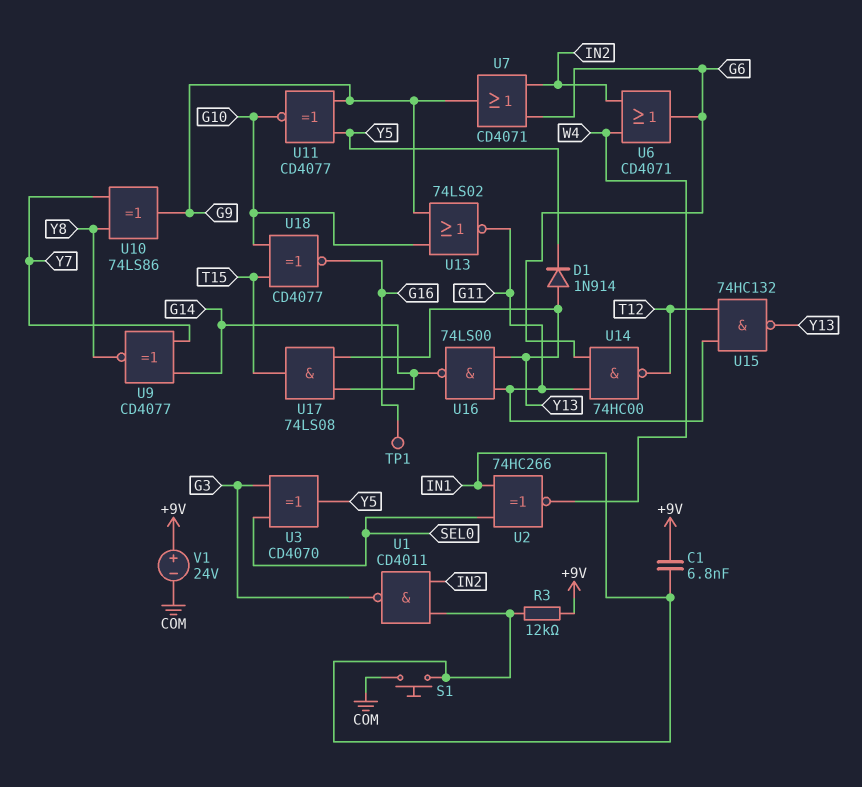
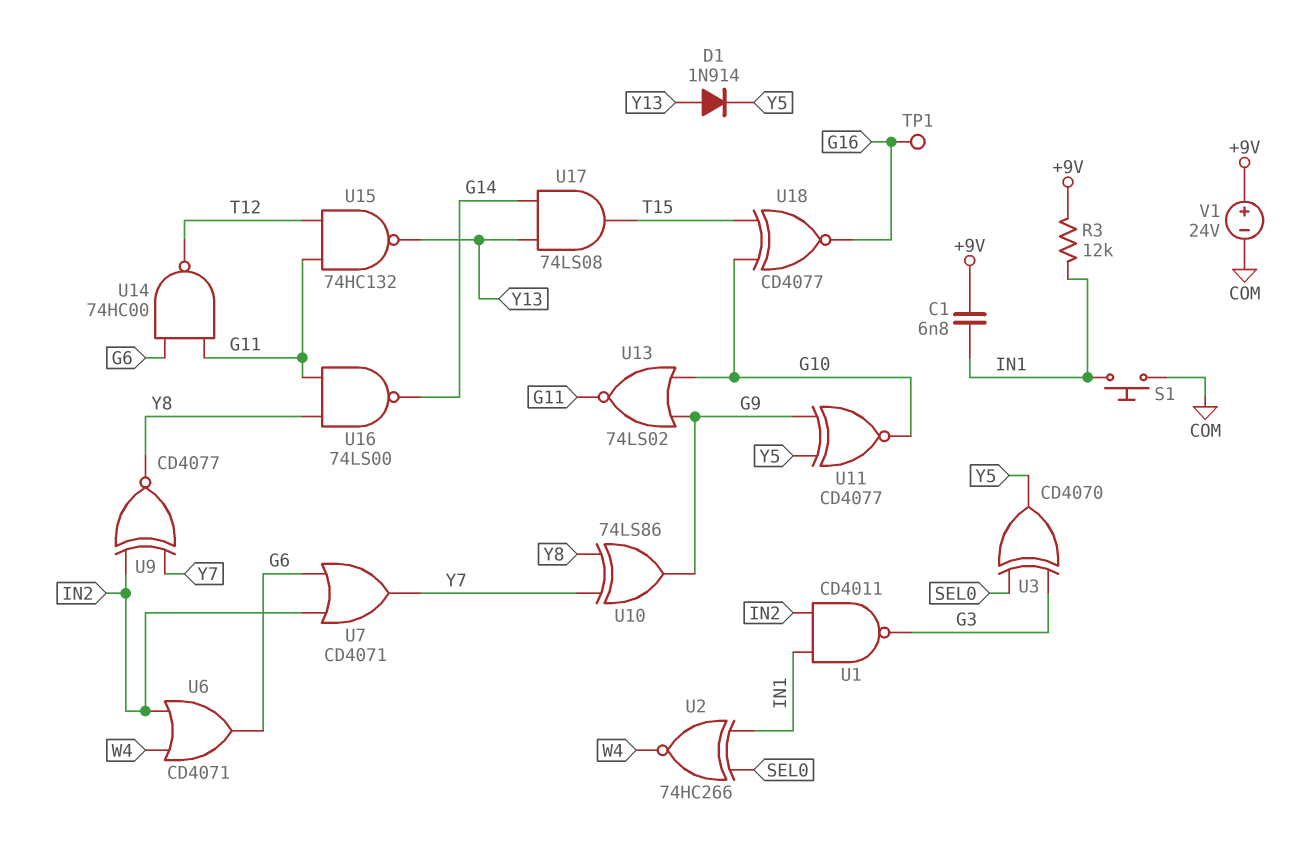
U7: OR CD4071 (in G6, in IN2, out G9) -> OR CD4071 (in G6, in IN2, out Y7)
U9: XNOR CD4077 (in G14, in Y7, out Y8) -> XNOR CD4077 (in IN2, in Y7, out Y8)
U16: NAND 74LS00 (in G11, in Y13, out G14) -> NAND 74LS00 (in G11, in Y8, out G14)

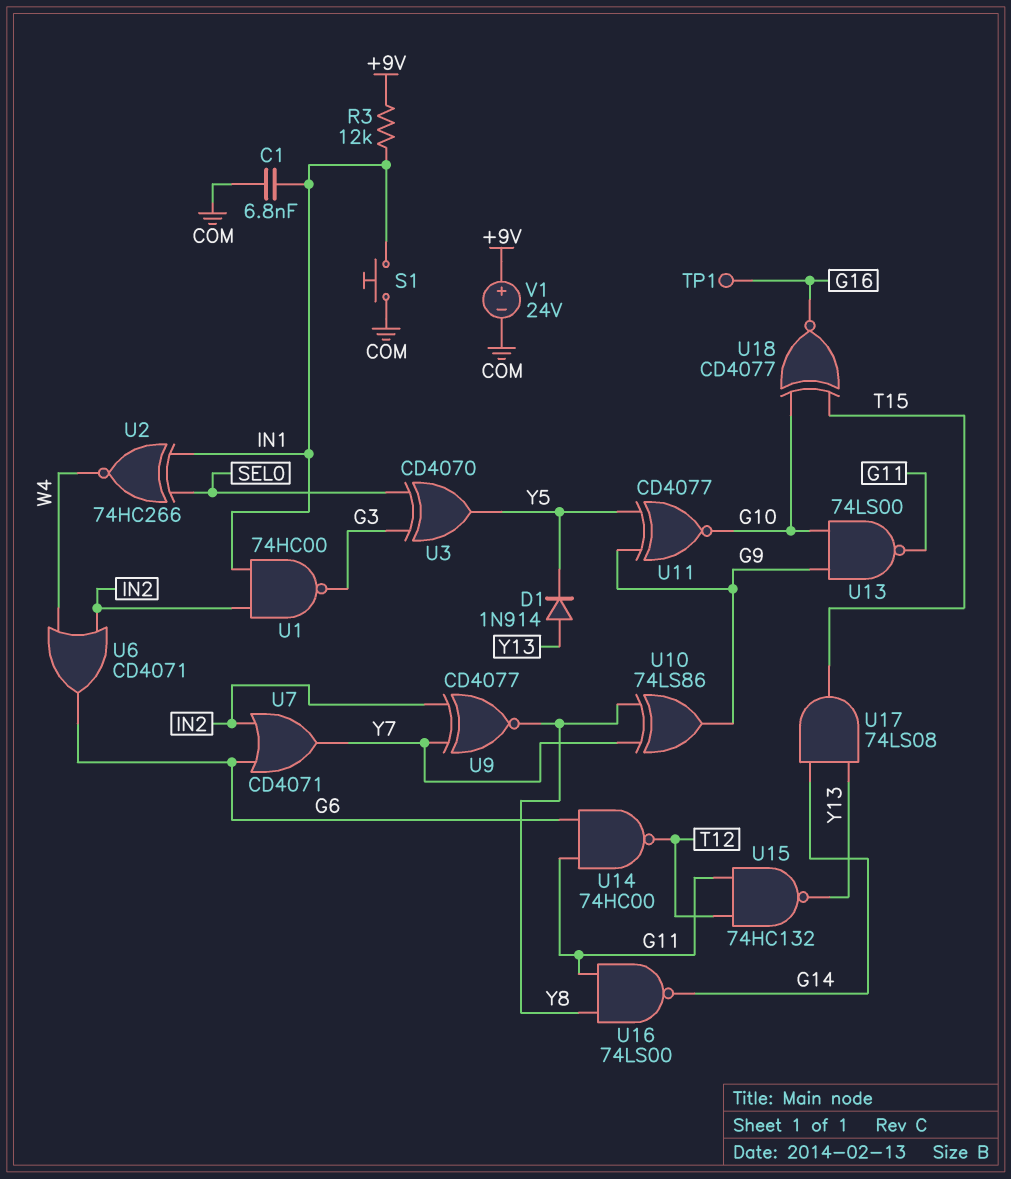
C1: 6.8nF (+9V, IN1) -> 6.8nF (COM, IN1)
U1: NAND CD4011 (in IN1, in IN2, out G3) -> NAND 74HC00 (in IN1, in IN2, out G3)
U13: NOR 74LS02 (in G9, in G10, out G11) -> NAND 74LS00 (in G9, in G10, out G11)

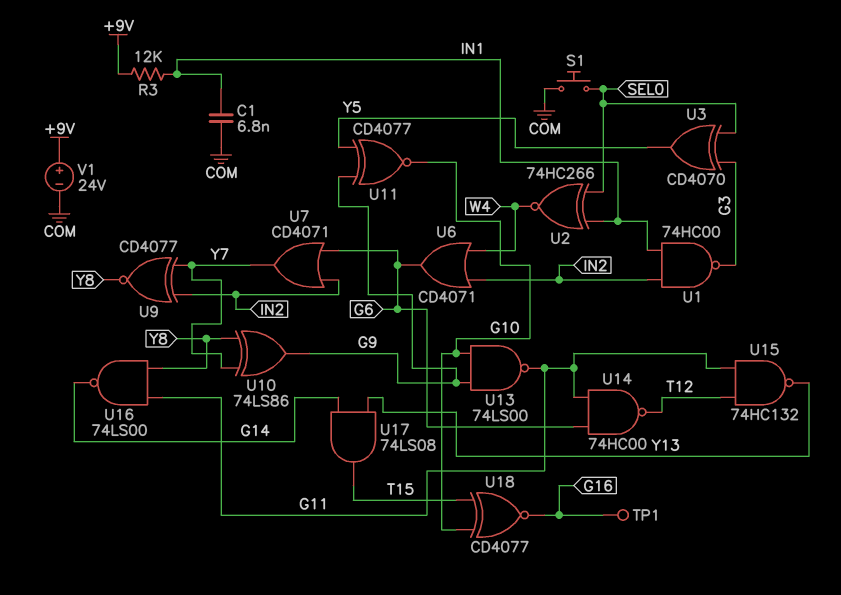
D1: diode 1N914 (A Y13, K Y5) -> none
S1: button (COM, IN1) -> button (COM, SEL0)

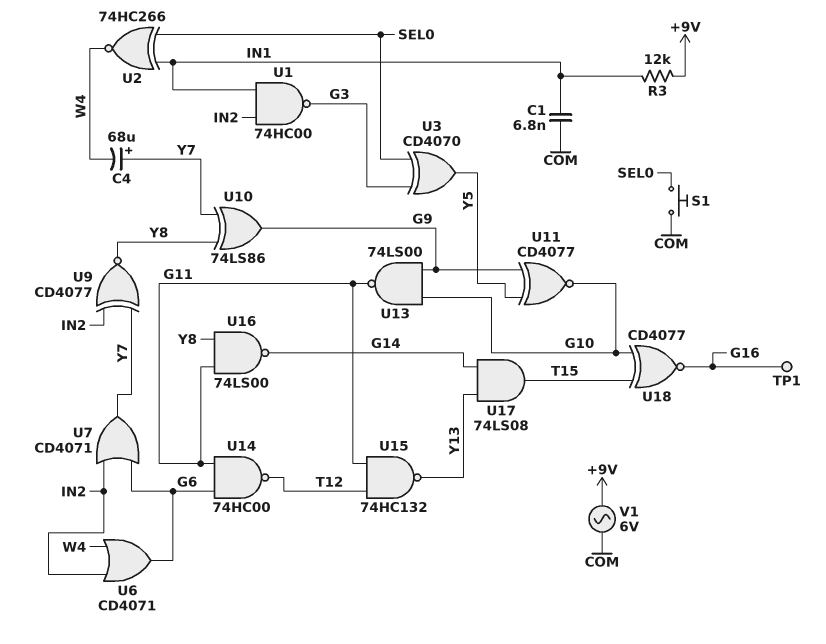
C4: none -> 68uF (plus Y7, minus W4)
V1: 24V (plus +9V, minus COM) -> AC 6V (+9V, COM)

**Exercise**
Retype every record above word for word, leaving out any pictures.

**Response to the exercise**
U7: OR CD4071 (in G6, in IN2, out G9) -> OR CD4071 (in G6, in IN2, out Y7)
U9: XNOR CD4077 (in G14, in Y7, out Y8) -> XNOR CD4077 (in IN2, in Y7, out Y8)
U16: NAND 74LS00 (in G11, in Y13, out G14) -> NAND 74LS00 (in G11, in Y8, out G14)

C1: 6.8nF (+9V, IN1) -> 6.8nF (COM, IN1)
U1: NAND CD4011 (in IN1, in IN2, out G3) -> NAND 74HC00 (in IN1, in IN2, out G3)
U13: NOR 74LS02 (in G9, in G10, out G11) -> NAND 74LS00 (in G9, in G10, out G11)

D1: diode 1N914 (A Y13, K Y5) -> none
S1: button (COM, IN1) -> button (COM, SEL0)

C4: none -> 68uF (plus Y7, minus W4)
V1: 24V (plus +9V, minus COM) -> AC 6V (+9V, COM)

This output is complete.